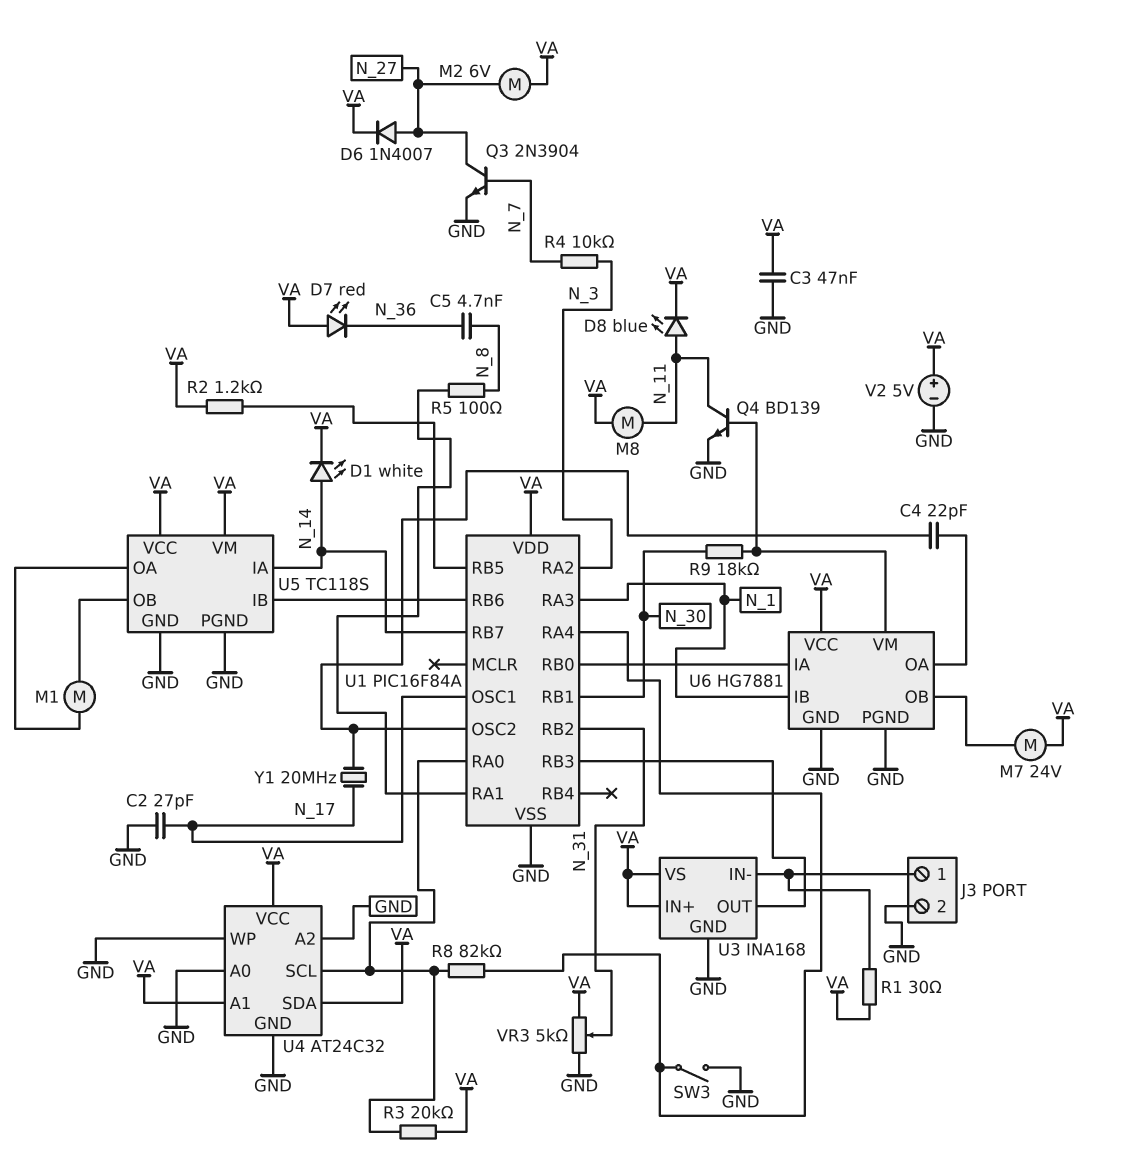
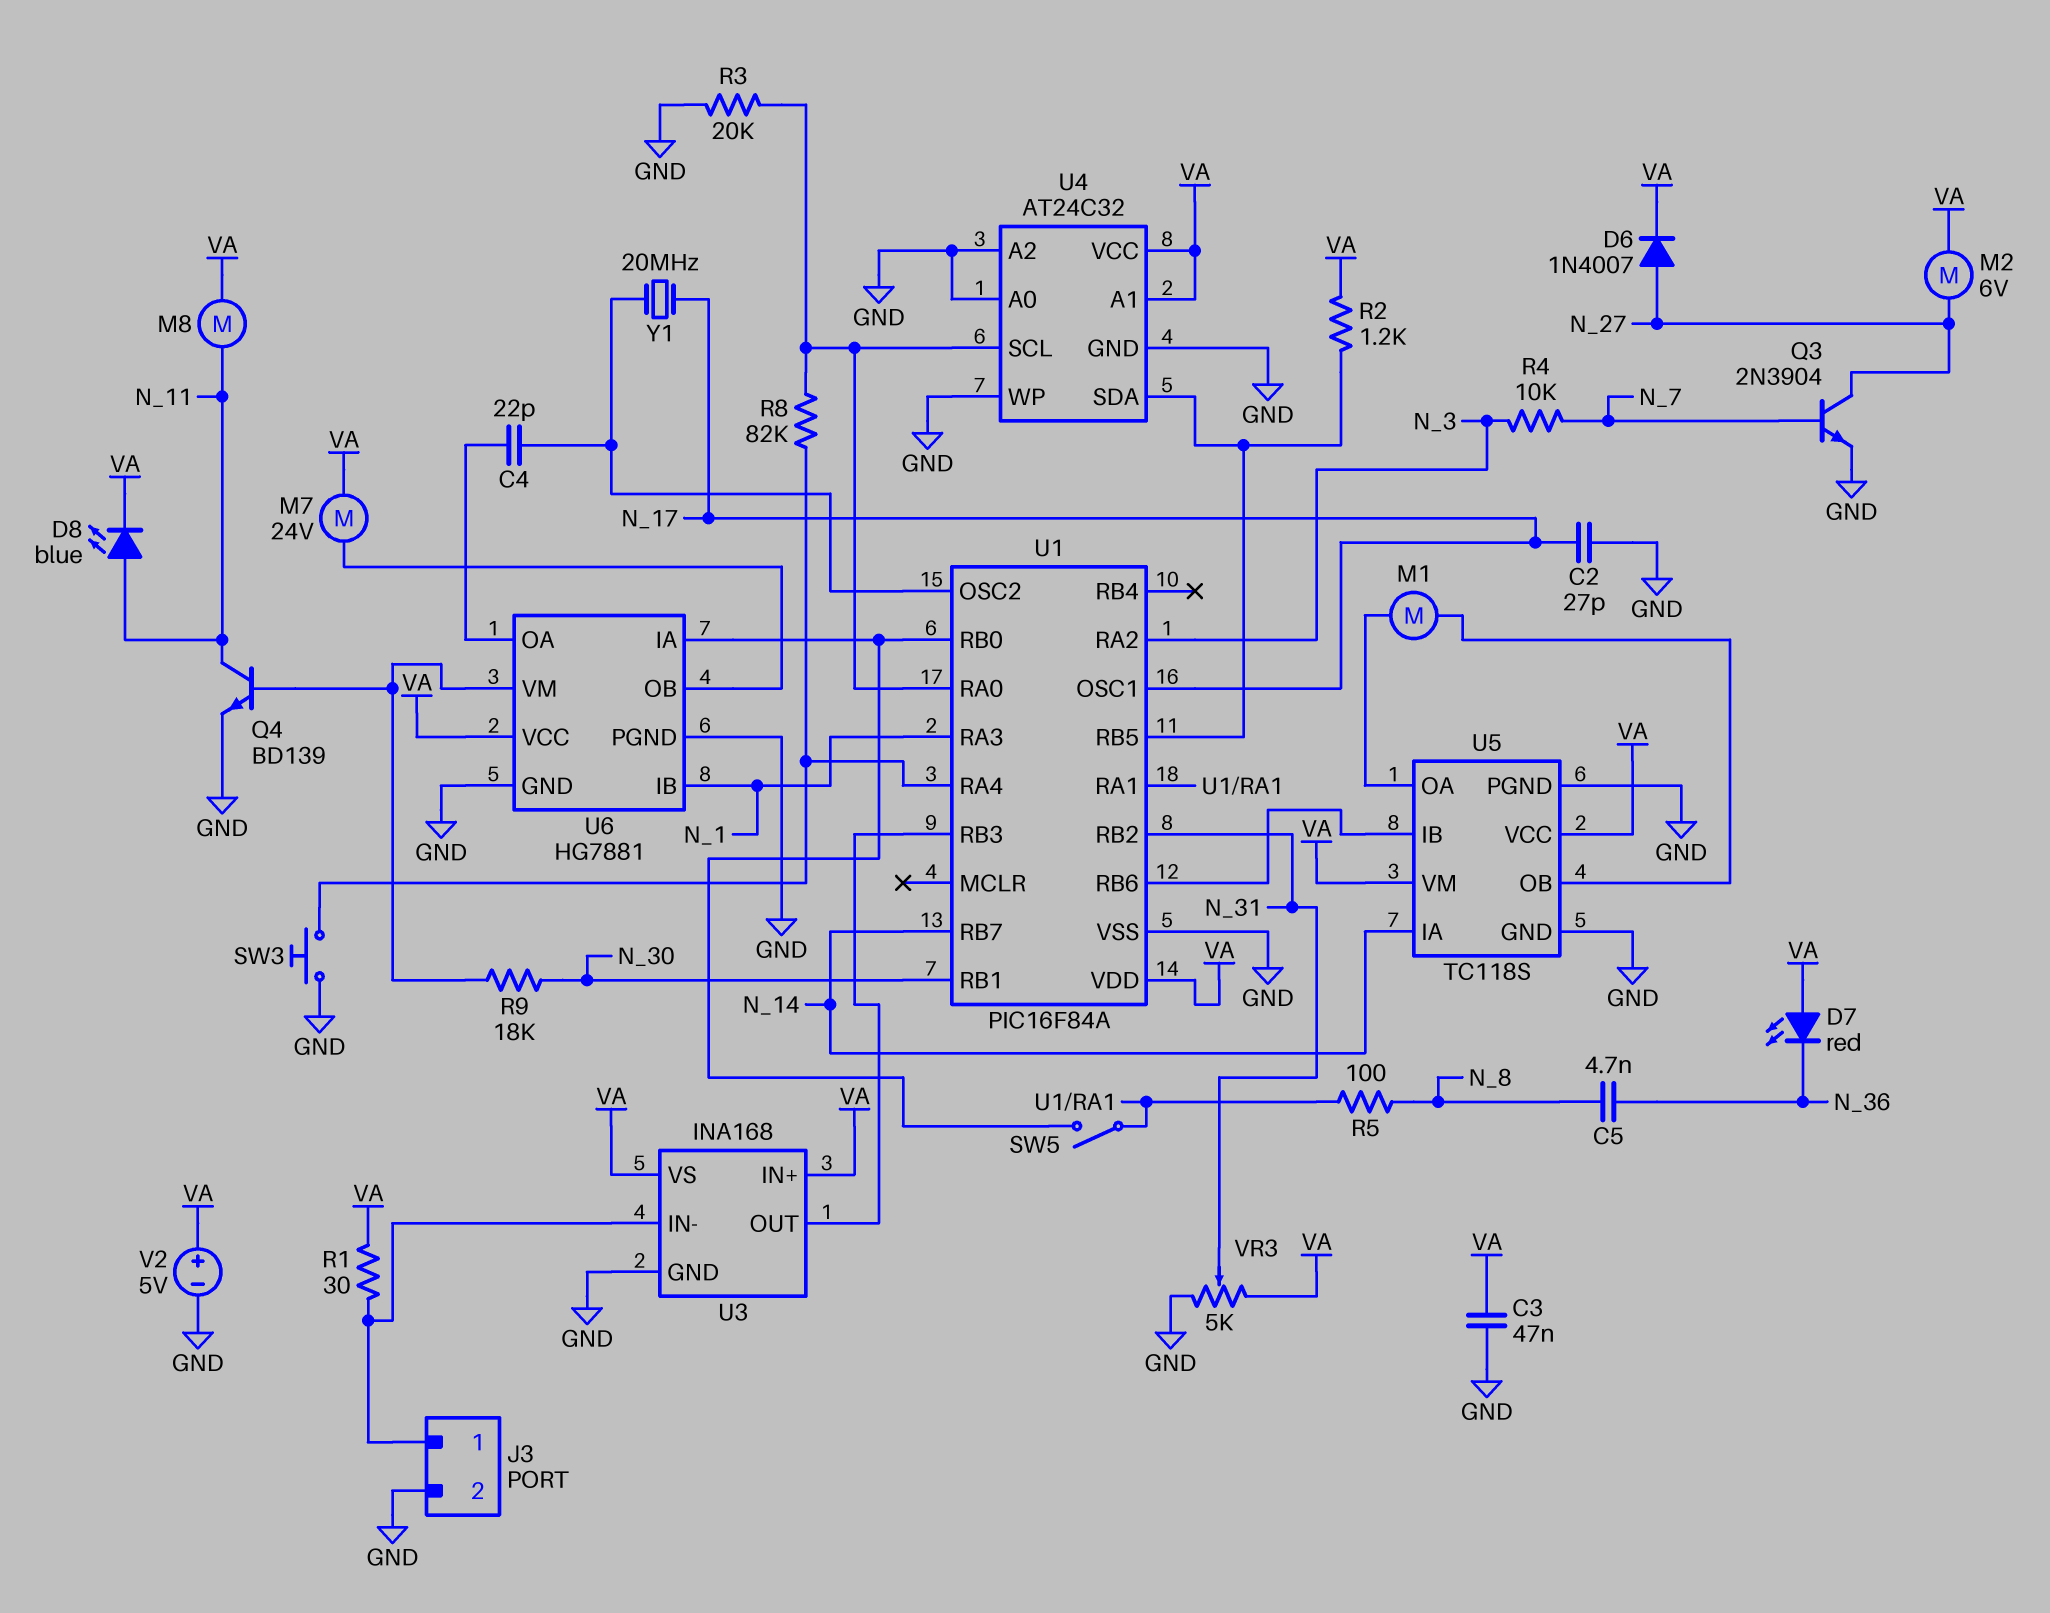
D1: LED white (A N_14, K VA) -> none
R3: 20k (U1/RA0, VA) -> 20k (GND, U1/RA0)
SW3: switch (GND, U1/RA4) -> button (GND, U1/RA4)
SW5: none -> switch (U1/RA1, U1/RB0)
U4 pin SDA: VA -> U1/RB5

# # # # # # #

▸ WHAT THE TASK ASKS:
Restate exactly, and only, the line containing "R3: 20k (U1/RA0, VA) -> 20k (GND, U1/RA0)" together with all lines after it to the end of the material.

▸ WORKED SOLUTION:
R3: 20k (U1/RA0, VA) -> 20k (GND, U1/RA0)
SW3: switch (GND, U1/RA4) -> button (GND, U1/RA4)
SW5: none -> switch (U1/RA1, U1/RB0)
U4 pin SDA: VA -> U1/RB5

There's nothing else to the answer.